Exercise requirements
Copy out each line in the entries that contains the word "down".

Exercise inputs
************
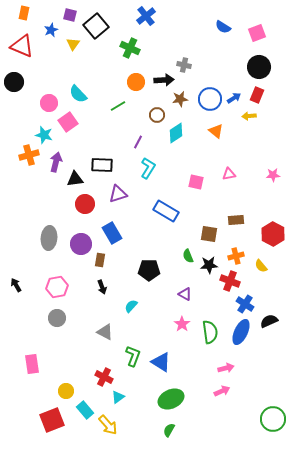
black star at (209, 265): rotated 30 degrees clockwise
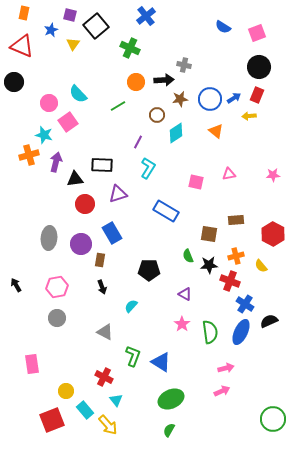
cyan triangle at (118, 397): moved 2 px left, 3 px down; rotated 32 degrees counterclockwise
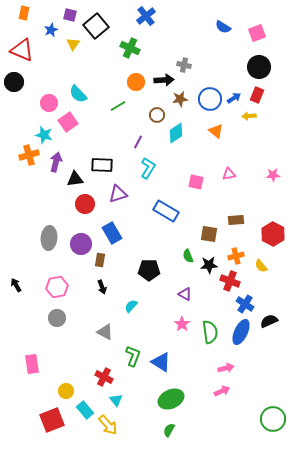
red triangle at (22, 46): moved 4 px down
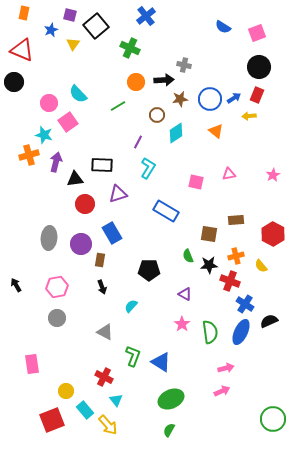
pink star at (273, 175): rotated 24 degrees counterclockwise
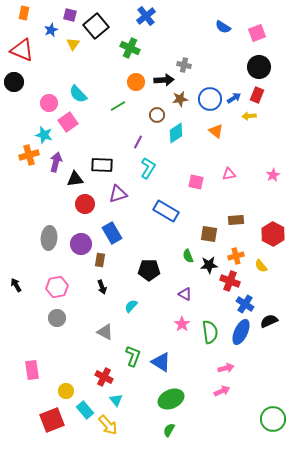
pink rectangle at (32, 364): moved 6 px down
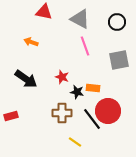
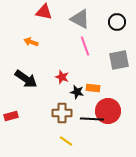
black line: rotated 50 degrees counterclockwise
yellow line: moved 9 px left, 1 px up
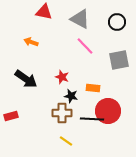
pink line: rotated 24 degrees counterclockwise
black star: moved 6 px left, 4 px down
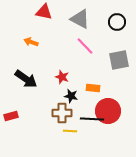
yellow line: moved 4 px right, 10 px up; rotated 32 degrees counterclockwise
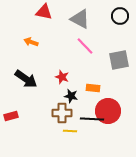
black circle: moved 3 px right, 6 px up
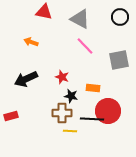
black circle: moved 1 px down
black arrow: rotated 120 degrees clockwise
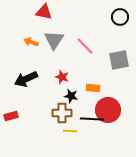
gray triangle: moved 26 px left, 21 px down; rotated 35 degrees clockwise
red circle: moved 1 px up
************
The reply
cyan triangle at (118, 397): moved 2 px left, 3 px down; rotated 32 degrees counterclockwise
red triangle at (22, 46): moved 4 px down
pink rectangle at (32, 364): moved 6 px down
black star: moved 6 px left, 4 px down
black circle: moved 1 px down
gray triangle: moved 26 px left, 21 px down; rotated 35 degrees clockwise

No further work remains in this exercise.